* Your assignment:
Check every line below for the string "white", and copy the lines that contain it.
─── Material provided
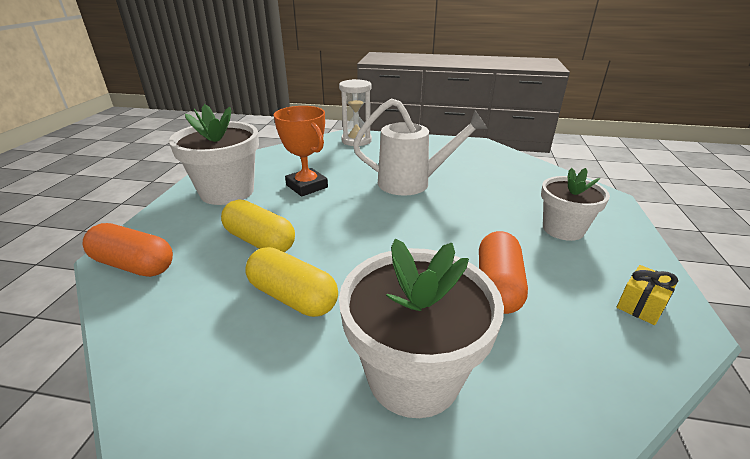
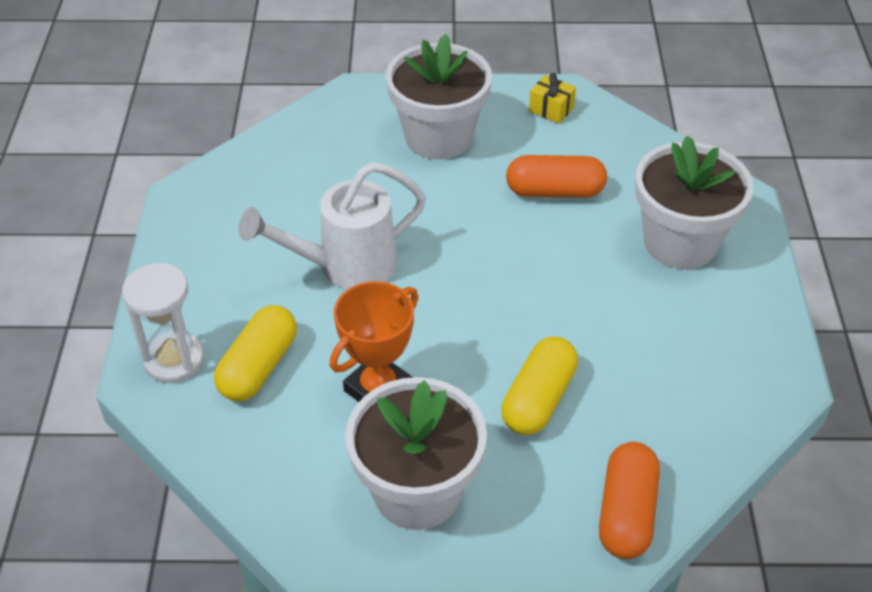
camera: 100 degrees left, 15 degrees up
(293, 297) = (624, 338): yellow capsule -> yellow capsule (258, 367)
(412, 183) = (346, 266): white watering can -> white watering can turned 105 degrees counterclockwise
(563, 229) = (438, 137): white flower pot -> white flower pot, size x1.54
──────
* Task answer:
(412, 183) = (346, 266): white watering can -> white watering can turned 105 degrees counterclockwise
(563, 229) = (438, 137): white flower pot -> white flower pot, size x1.54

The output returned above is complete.